> Exercise directions:
In the entries below, find the line with "moved: plate in" and the line with "turned: boat in"; reproduce those two lines and all lines between them exactly, without pictures.

> Source data:
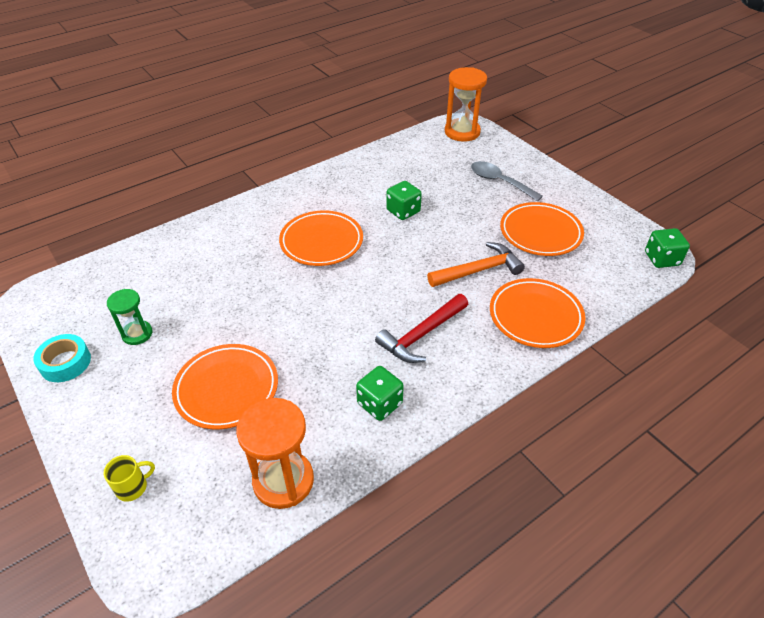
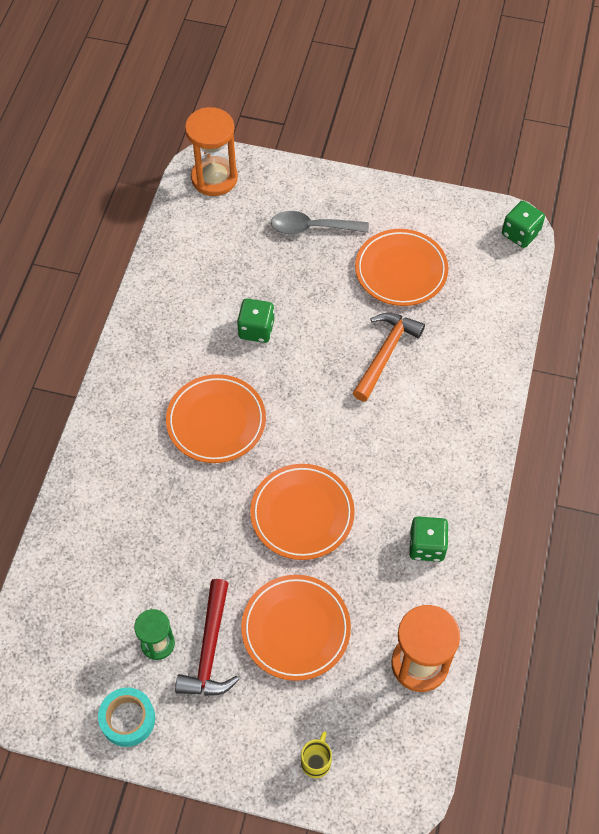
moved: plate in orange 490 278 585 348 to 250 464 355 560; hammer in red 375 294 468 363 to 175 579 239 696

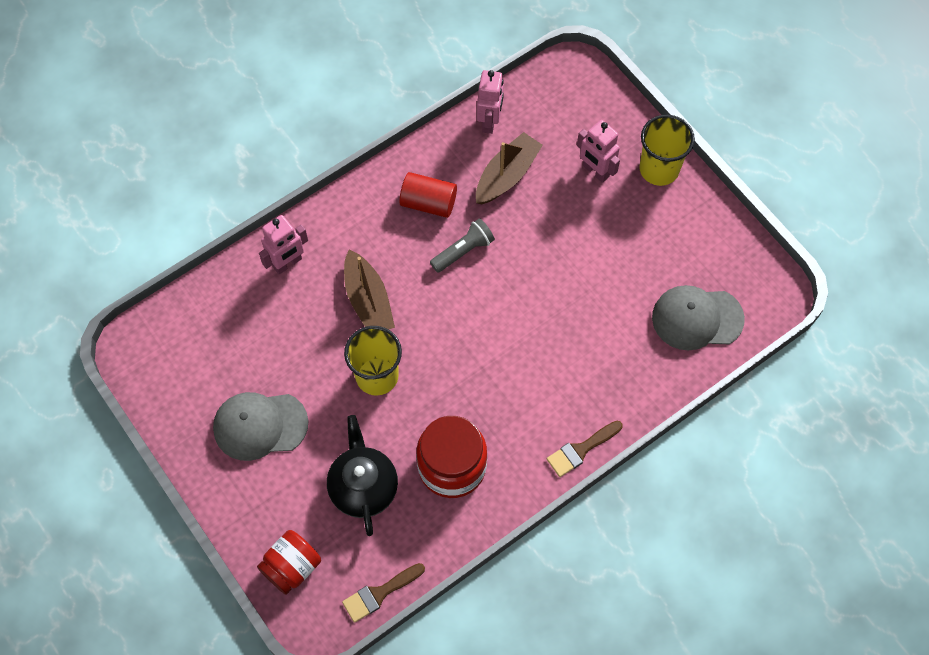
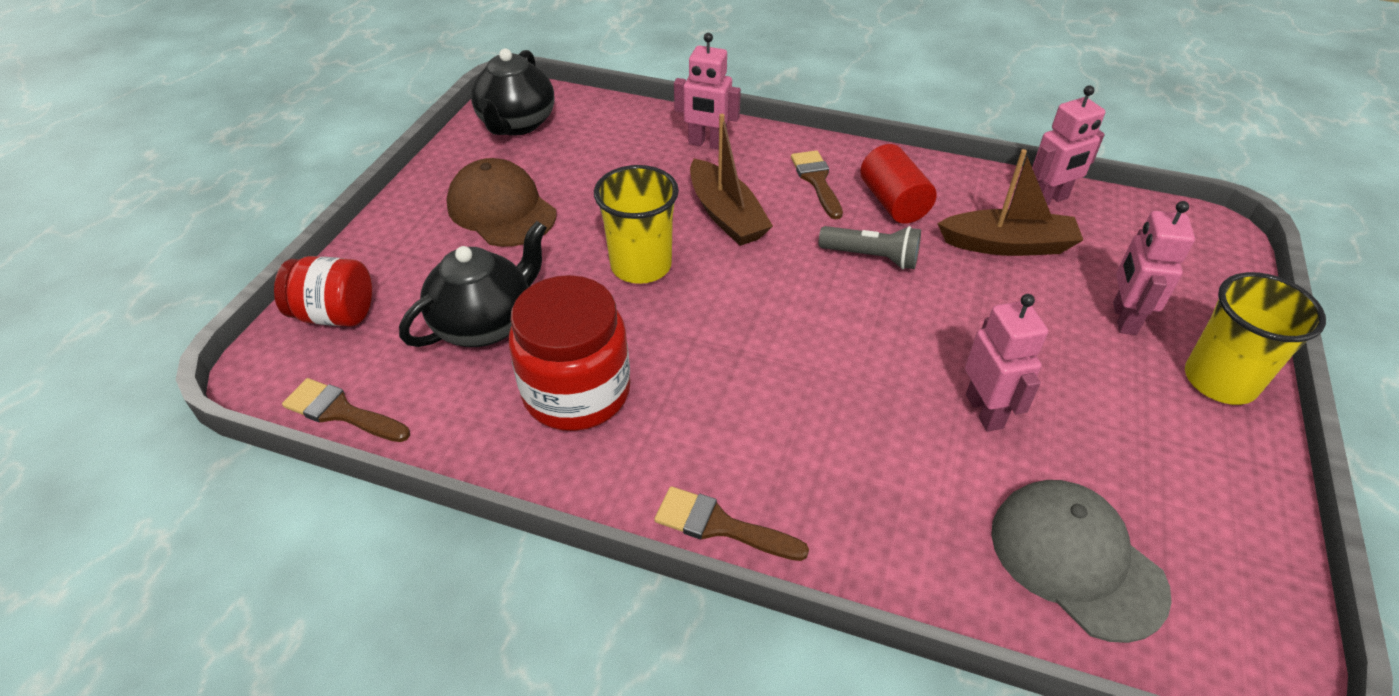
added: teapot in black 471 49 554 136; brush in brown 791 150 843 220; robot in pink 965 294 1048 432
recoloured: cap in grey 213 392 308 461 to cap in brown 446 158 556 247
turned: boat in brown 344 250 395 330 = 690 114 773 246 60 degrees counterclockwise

---

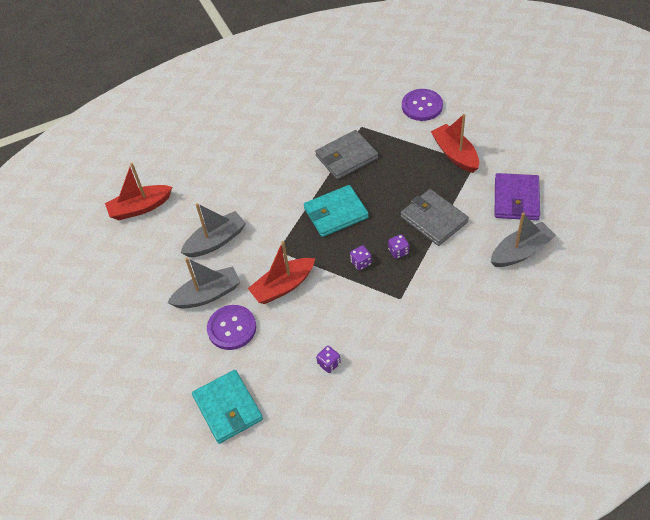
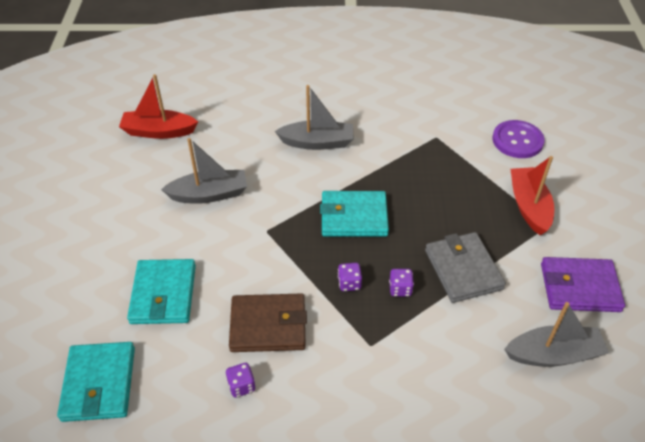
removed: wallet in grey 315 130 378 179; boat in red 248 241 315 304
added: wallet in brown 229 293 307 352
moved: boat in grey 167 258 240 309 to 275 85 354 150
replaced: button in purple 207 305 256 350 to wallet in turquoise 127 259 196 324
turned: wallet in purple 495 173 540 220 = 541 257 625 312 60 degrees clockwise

> Response:
moved: plate in orange 490 278 585 348 to 250 464 355 560; hammer in red 375 294 468 363 to 175 579 239 696

added: teapot in black 471 49 554 136; brush in brown 791 150 843 220; robot in pink 965 294 1048 432
recoloured: cap in grey 213 392 308 461 to cap in brown 446 158 556 247
turned: boat in brown 344 250 395 330 = 690 114 773 246 60 degrees counterclockwise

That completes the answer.